* Begin Raw records *

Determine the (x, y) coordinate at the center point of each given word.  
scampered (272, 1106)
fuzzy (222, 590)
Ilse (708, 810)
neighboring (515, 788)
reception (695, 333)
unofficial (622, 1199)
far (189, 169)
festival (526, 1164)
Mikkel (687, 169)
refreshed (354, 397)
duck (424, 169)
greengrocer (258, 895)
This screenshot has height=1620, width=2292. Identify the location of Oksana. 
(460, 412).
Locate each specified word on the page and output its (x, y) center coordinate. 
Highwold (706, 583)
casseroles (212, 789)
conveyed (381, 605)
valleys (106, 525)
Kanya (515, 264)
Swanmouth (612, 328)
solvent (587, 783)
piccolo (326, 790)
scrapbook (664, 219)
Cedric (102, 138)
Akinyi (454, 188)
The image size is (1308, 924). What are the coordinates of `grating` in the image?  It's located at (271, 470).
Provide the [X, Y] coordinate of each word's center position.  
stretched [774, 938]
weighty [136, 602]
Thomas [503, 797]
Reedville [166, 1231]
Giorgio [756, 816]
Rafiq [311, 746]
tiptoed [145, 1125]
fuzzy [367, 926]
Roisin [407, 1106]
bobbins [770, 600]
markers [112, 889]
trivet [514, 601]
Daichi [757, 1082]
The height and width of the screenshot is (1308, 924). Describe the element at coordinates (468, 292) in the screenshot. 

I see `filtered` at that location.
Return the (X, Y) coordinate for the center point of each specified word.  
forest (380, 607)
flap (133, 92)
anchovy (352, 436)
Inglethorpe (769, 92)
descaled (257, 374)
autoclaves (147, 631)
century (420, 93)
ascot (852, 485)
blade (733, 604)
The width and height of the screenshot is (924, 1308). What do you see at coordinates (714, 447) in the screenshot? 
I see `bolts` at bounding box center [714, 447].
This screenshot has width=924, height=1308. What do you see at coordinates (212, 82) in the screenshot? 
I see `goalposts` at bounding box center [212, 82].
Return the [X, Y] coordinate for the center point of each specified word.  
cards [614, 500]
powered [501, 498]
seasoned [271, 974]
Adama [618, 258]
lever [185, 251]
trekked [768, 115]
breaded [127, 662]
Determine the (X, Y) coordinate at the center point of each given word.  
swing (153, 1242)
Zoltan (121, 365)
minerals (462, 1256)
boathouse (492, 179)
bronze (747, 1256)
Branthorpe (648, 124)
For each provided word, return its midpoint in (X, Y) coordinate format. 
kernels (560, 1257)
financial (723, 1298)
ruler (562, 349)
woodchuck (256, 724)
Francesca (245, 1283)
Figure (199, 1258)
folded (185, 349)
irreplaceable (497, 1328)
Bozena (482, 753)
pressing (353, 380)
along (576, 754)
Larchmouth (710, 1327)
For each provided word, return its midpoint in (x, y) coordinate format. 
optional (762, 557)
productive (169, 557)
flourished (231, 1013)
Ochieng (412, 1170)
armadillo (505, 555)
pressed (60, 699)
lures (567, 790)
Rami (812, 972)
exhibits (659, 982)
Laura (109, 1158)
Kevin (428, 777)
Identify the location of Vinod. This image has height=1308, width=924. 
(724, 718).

* End Raw records *

Given instruction =
Output every line of the items above as a numbered list, leaving out the blank lines.

Answer to the exercise =
1. Determine the (x, y) coordinate at the center point of each given word.  
2. scampered (272, 1106)
3. fuzzy (222, 590)
4. Ilse (708, 810)
5. neighboring (515, 788)
6. reception (695, 333)
7. unofficial (622, 1199)
8. far (189, 169)
9. festival (526, 1164)
10. Mikkel (687, 169)
11. refreshed (354, 397)
12. duck (424, 169)
13. greengrocer (258, 895)
14. This screenshot has height=1620, width=2292. Identify the location of Oksana. 
15. (460, 412).
16. Locate each specified word on the page and output its (x, y) center coordinate. 
17. Highwold (706, 583)
18. casseroles (212, 789)
19. conveyed (381, 605)
20. valleys (106, 525)
21. Kanya (515, 264)
22. Swanmouth (612, 328)
23. solvent (587, 783)
24. piccolo (326, 790)
25. scrapbook (664, 219)
26. Cedric (102, 138)
27. Akinyi (454, 188)
28. The image size is (1308, 924). What are the coordinates of `grating` in the image?  It's located at (271, 470).
29. Provide the [X, Y] coordinate of each word's center position.  
30. stretched [774, 938]
31. weighty [136, 602]
32. Thomas [503, 797]
33. Reedville [166, 1231]
34. Giorgio [756, 816]
35. Rafiq [311, 746]
36. tiptoed [145, 1125]
37. fuzzy [367, 926]
38. Roisin [407, 1106]
39. bobbins [770, 600]
40. markers [112, 889]
41. trivet [514, 601]
42. Daichi [757, 1082]
43. The height and width of the screenshot is (1308, 924). Describe the element at coordinates (468, 292) in the screenshot. 
44. I see `filtered` at that location.
45. Return the (X, Y) coordinate for the center point of each specified word.  
46. forest (380, 607)
47. flap (133, 92)
48. anchovy (352, 436)
49. Inglethorpe (769, 92)
50. descaled (257, 374)
51. autoclaves (147, 631)
52. century (420, 93)
53. ascot (852, 485)
54. blade (733, 604)
55. The width and height of the screenshot is (924, 1308). What do you see at coordinates (714, 447) in the screenshot? 
56. I see `bolts` at bounding box center [714, 447].
57. This screenshot has width=924, height=1308. What do you see at coordinates (212, 82) in the screenshot? 
58. I see `goalposts` at bounding box center [212, 82].
59. Return the [X, Y] coordinate for the center point of each specified word.  
60. cards [614, 500]
61. powered [501, 498]
62. seasoned [271, 974]
63. Adama [618, 258]
64. lever [185, 251]
65. trekked [768, 115]
66. breaded [127, 662]
67. Determine the (X, Y) coordinate at the center point of each given word.  
68. swing (153, 1242)
69. Zoltan (121, 365)
70. minerals (462, 1256)
71. boathouse (492, 179)
72. bronze (747, 1256)
73. Branthorpe (648, 124)
74. For each provided word, return its midpoint in (X, Y) coordinate format. 
75. kernels (560, 1257)
76. financial (723, 1298)
77. ruler (562, 349)
78. woodchuck (256, 724)
79. Francesca (245, 1283)
80. Figure (199, 1258)
81. folded (185, 349)
82. irreplaceable (497, 1328)
83. Bozena (482, 753)
84. pressing (353, 380)
85. along (576, 754)
86. Larchmouth (710, 1327)
87. For each provided word, return its midpoint in (x, y) coordinate format. 
88. optional (762, 557)
89. productive (169, 557)
90. flourished (231, 1013)
91. Ochieng (412, 1170)
92. armadillo (505, 555)
93. pressed (60, 699)
94. lures (567, 790)
95. Rami (812, 972)
96. exhibits (659, 982)
97. Laura (109, 1158)
98. Kevin (428, 777)
99. Identify the location of Vinod. This image has height=1308, width=924. 
100. (724, 718).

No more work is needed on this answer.